**What this task involves**:
Please reproduce the rows below word for word, without the pictures.

- - - - - - -

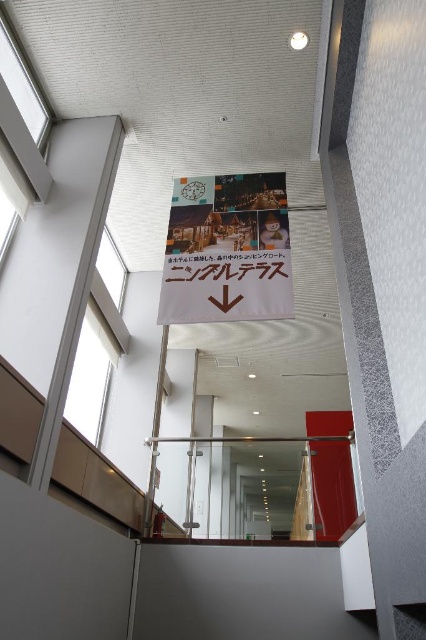
Question: Observing the image, what is the correct spatial positioning of matte paper poster at center in reference to transparent glass window at upper left?

Choices:
 (A) below
 (B) above

Answer: (B)

Question: Which of the following is the closest to the observer?

Choices:
 (A) (11, 74)
 (B) (259, 195)
 (C) (120, 273)
 (D) (92, 342)

Answer: (A)

Question: Which of the following is the closest to the observer?

Choices:
 (A) matte paper poster at center
 (B) clear glass window at upper left

Answer: (B)

Question: Which point is closer to the camera taking this photo?

Choices:
 (A) (39, 134)
 (B) (178, 211)
 (C) (111, 298)

Answer: (A)

Question: Is transparent glass window at upper left smaller than clear glass window at upper left?

Choices:
 (A) yes
 (B) no

Answer: (B)

Question: Does matte paper poster at center come behind clear glass window at upper left?

Choices:
 (A) yes
 (B) no

Answer: (A)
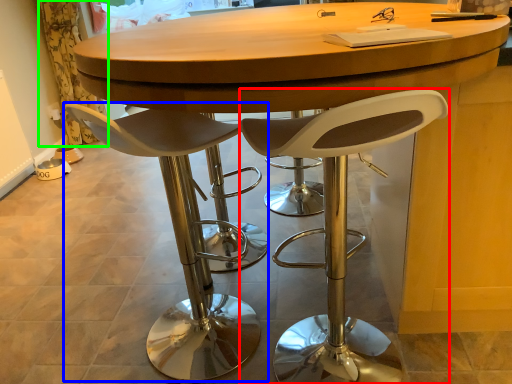
Question: Which is farther away from chair (highlighted by a red box)? chair (highlighted by a blue box) or curtain (highlighted by a green box)?

Choices:
 (A) chair
 (B) curtain

Answer: (B)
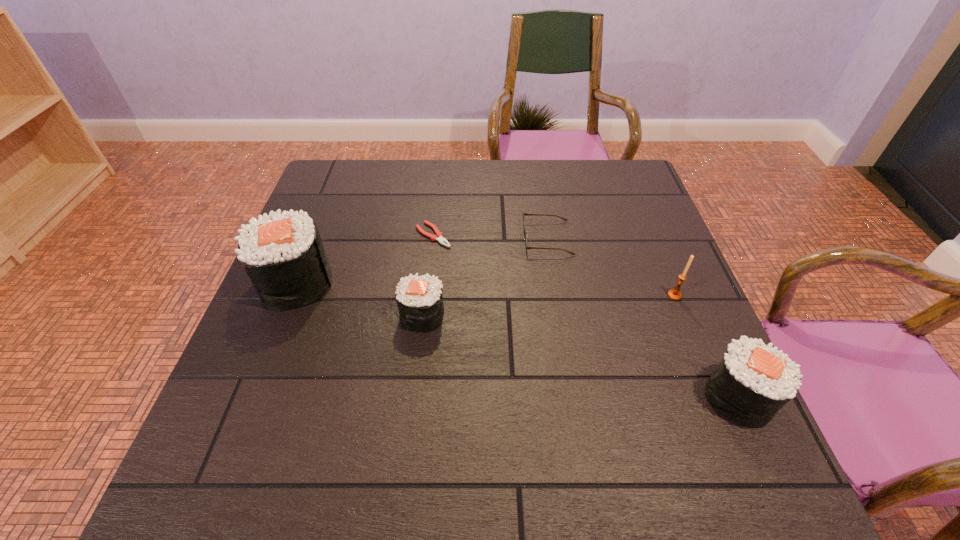
Locate an element on the screen. sushi that is at the right edge is located at coordinates (753, 381).

Find the location of a particular element. This screenshot has width=960, height=540. candle_holder at the right edge is located at coordinates (674, 294).

The height and width of the screenshot is (540, 960). I want to click on object that is at the near right corner, so click(753, 381).

The image size is (960, 540). In order to click on vacant region at the far edge of the desktop in this screenshot , I will do `click(545, 192)`.

The width and height of the screenshot is (960, 540). In the image, there is a desktop. What are the coordinates of `vacant region at the near edge` in the screenshot? It's located at (644, 422).

This screenshot has height=540, width=960. Find the location of `free space at the left edge of the desktop`. free space at the left edge of the desktop is located at coordinates (294, 320).

I want to click on vacant space at the near left corner of the desktop, so click(x=238, y=419).

Identify the location of free point at the far right corner. (605, 184).

This screenshot has width=960, height=540. Identify the location of free space between the shortest sushi and the second tallest sushi. (581, 356).

Locate an element on the screen. The height and width of the screenshot is (540, 960). free spot between the pliers and the candle_holder is located at coordinates 554,265.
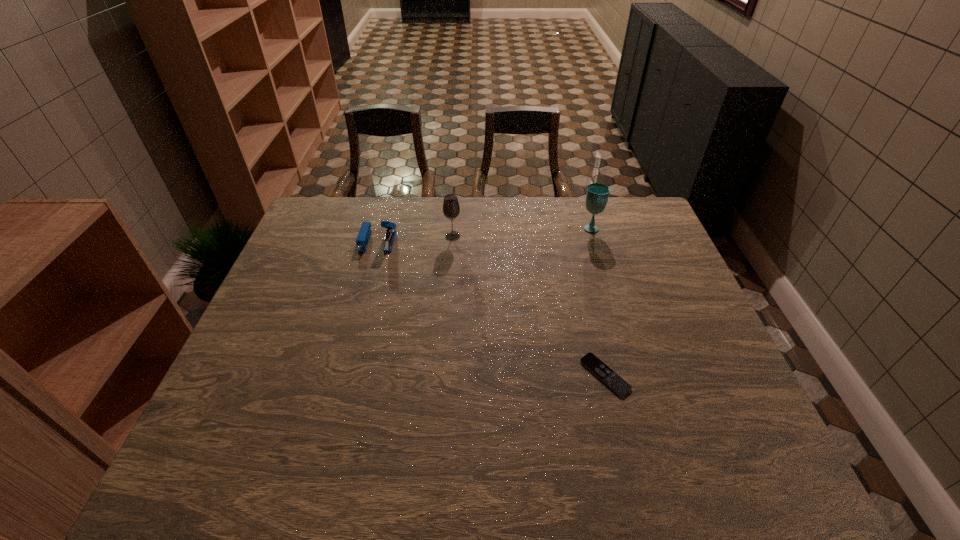
The image size is (960, 540). Find the location of `vacant space that satisfies the following two spatial constraints: 1. on the back side of the right glass drink container; 2. on the left side of the leftmost object`. vacant space that satisfies the following two spatial constraints: 1. on the back side of the right glass drink container; 2. on the left side of the leftmost object is located at coordinates (381, 227).

The image size is (960, 540). Identify the location of free location that satisfies the following two spatial constraints: 1. on the back side of the right glass drink container; 2. on the left side of the stapler. (381, 227).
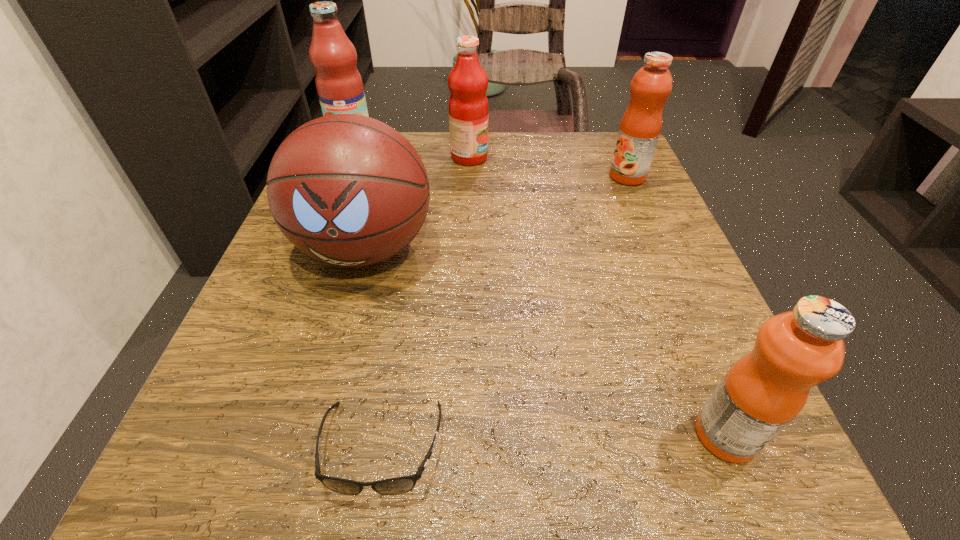
The image size is (960, 540). In order to click on the leftmost fruit juice in this screenshot , I will do `click(339, 85)`.

What are the coordinates of `the second fruit juice from left to right` in the screenshot? It's located at (468, 108).

This screenshot has width=960, height=540. I want to click on basketball, so click(348, 190).

The width and height of the screenshot is (960, 540). I want to click on the nearest fruit juice, so click(763, 391).

Where is `sunglasses`? Image resolution: width=960 pixels, height=540 pixels. sunglasses is located at coordinates (393, 486).

You are a GUI agent. You are given a task and a screenshot of the screen. Output one action in this format:
    pyautogui.click(x=<x>, y=<y>)
    Task: Click on the free point located 0.250m on the front label of the leftmost fruit juice
    
    Given the screenshot: What is the action you would take?
    pyautogui.click(x=320, y=222)

I want to click on blank space located 0.260m on the front label of the second fruit juice from left to right, so click(604, 157).

I want to click on vacant space situated on the front of the fourth farthest object, so click(x=342, y=334).

Locate an element on the screen. vacant area situated 0.350m on the left of the nearest fruit juice is located at coordinates (406, 435).

Where is `fruit juice at the near edge`? This screenshot has width=960, height=540. fruit juice at the near edge is located at coordinates (763, 391).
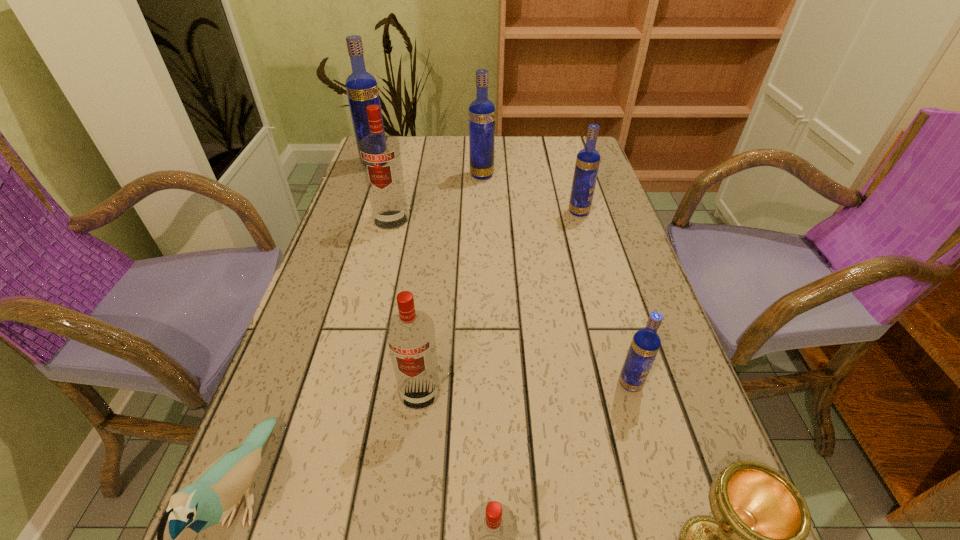
Image resolution: width=960 pixels, height=540 pixels. I want to click on the tallest object, so click(x=362, y=90).

In order to click on the tallest vodka in this screenshot , I will do `click(362, 90)`.

Where is `the third smallest blue vodka`? the third smallest blue vodka is located at coordinates (481, 111).

This screenshot has height=540, width=960. In order to click on the biggest red vodka in this screenshot , I will do `click(380, 154)`.

The image size is (960, 540). Identify the location of the sixth vodka from right to left. (380, 154).

Locate an element on the screen. The height and width of the screenshot is (540, 960). the second smallest blue vodka is located at coordinates (588, 159).

This screenshot has width=960, height=540. Find the location of `the second farthest red vodka`. the second farthest red vodka is located at coordinates (410, 334).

- - - - - - -

**Problem solution**:
Question: Observing the image, what is the correct spatial positioning of matte paper poster at center in reference to transparent glass window at upper left?

Choices:
 (A) below
 (B) above

Answer: (B)

Question: Which of the following is the closest to the observer?

Choices:
 (A) (11, 74)
 (B) (259, 195)
 (C) (120, 273)
 (D) (92, 342)

Answer: (A)

Question: Which of the following is the closest to the observer?

Choices:
 (A) matte paper poster at center
 (B) clear glass window at upper left

Answer: (B)

Question: Which point is closer to the camera taking this photo?

Choices:
 (A) (39, 134)
 (B) (178, 211)
 (C) (111, 298)

Answer: (A)

Question: Is transparent glass window at upper left smaller than clear glass window at upper left?

Choices:
 (A) yes
 (B) no

Answer: (B)

Question: Does matte paper poster at center come behind clear glass window at upper left?

Choices:
 (A) yes
 (B) no

Answer: (A)
Question: Which is farther away from chair (highlighted by a red box)? chair (highlighted by a blue box) or curtain (highlighted by a green box)?

Choices:
 (A) chair
 (B) curtain

Answer: (B)
Locate an element on the screen. sushi that is at the right edge is located at coordinates (753, 381).

Find the location of a particular element. This screenshot has width=960, height=540. candle_holder at the right edge is located at coordinates (674, 294).

The height and width of the screenshot is (540, 960). I want to click on object that is at the near right corner, so click(753, 381).

The image size is (960, 540). In order to click on vacant region at the far edge of the desktop in this screenshot , I will do `click(545, 192)`.

The width and height of the screenshot is (960, 540). In the image, there is a desktop. What are the coordinates of `vacant region at the near edge` in the screenshot? It's located at (644, 422).

This screenshot has height=540, width=960. Find the location of `free space at the left edge of the desktop`. free space at the left edge of the desktop is located at coordinates (294, 320).

I want to click on vacant space at the near left corner of the desktop, so click(x=238, y=419).

Identify the location of free point at the far right corner. (605, 184).

This screenshot has width=960, height=540. Identify the location of free space between the shortest sushi and the second tallest sushi. (581, 356).

Locate an element on the screen. The height and width of the screenshot is (540, 960). free spot between the pliers and the candle_holder is located at coordinates 554,265.
The image size is (960, 540). Find the location of `vacant space that satisfies the following two spatial constraints: 1. on the back side of the right glass drink container; 2. on the left side of the leftmost object`. vacant space that satisfies the following two spatial constraints: 1. on the back side of the right glass drink container; 2. on the left side of the leftmost object is located at coordinates (381, 227).

The image size is (960, 540). Identify the location of free location that satisfies the following two spatial constraints: 1. on the back side of the right glass drink container; 2. on the left side of the stapler. (381, 227).
The image size is (960, 540). In order to click on the leftmost fruit juice in this screenshot , I will do `click(339, 85)`.

What are the coordinates of `the second fruit juice from left to right` in the screenshot? It's located at (468, 108).

This screenshot has width=960, height=540. I want to click on basketball, so click(348, 190).

The width and height of the screenshot is (960, 540). I want to click on the nearest fruit juice, so click(763, 391).

Where is `sunglasses`? Image resolution: width=960 pixels, height=540 pixels. sunglasses is located at coordinates (393, 486).

You are a GUI agent. You are given a task and a screenshot of the screen. Output one action in this format:
    pyautogui.click(x=<x>, y=<y>)
    Task: Click on the free point located 0.250m on the front label of the leftmost fruit juice
    
    Given the screenshot: What is the action you would take?
    pyautogui.click(x=320, y=222)

I want to click on blank space located 0.260m on the front label of the second fruit juice from left to right, so click(604, 157).

I want to click on vacant space situated on the front of the fourth farthest object, so click(x=342, y=334).

Locate an element on the screen. vacant area situated 0.350m on the left of the nearest fruit juice is located at coordinates (406, 435).

Where is `fruit juice at the near edge`? This screenshot has width=960, height=540. fruit juice at the near edge is located at coordinates (763, 391).
Image resolution: width=960 pixels, height=540 pixels. I want to click on the tallest object, so click(x=362, y=90).

In order to click on the tallest vodka in this screenshot , I will do `click(362, 90)`.

Where is `the third smallest blue vodka`? the third smallest blue vodka is located at coordinates (481, 111).

This screenshot has height=540, width=960. In order to click on the biggest red vodka in this screenshot , I will do `click(380, 154)`.

The image size is (960, 540). Identify the location of the sixth vodka from right to left. (380, 154).

Locate an element on the screen. The height and width of the screenshot is (540, 960). the second smallest blue vodka is located at coordinates (588, 159).

This screenshot has width=960, height=540. Find the location of `the second farthest red vodka`. the second farthest red vodka is located at coordinates (410, 334).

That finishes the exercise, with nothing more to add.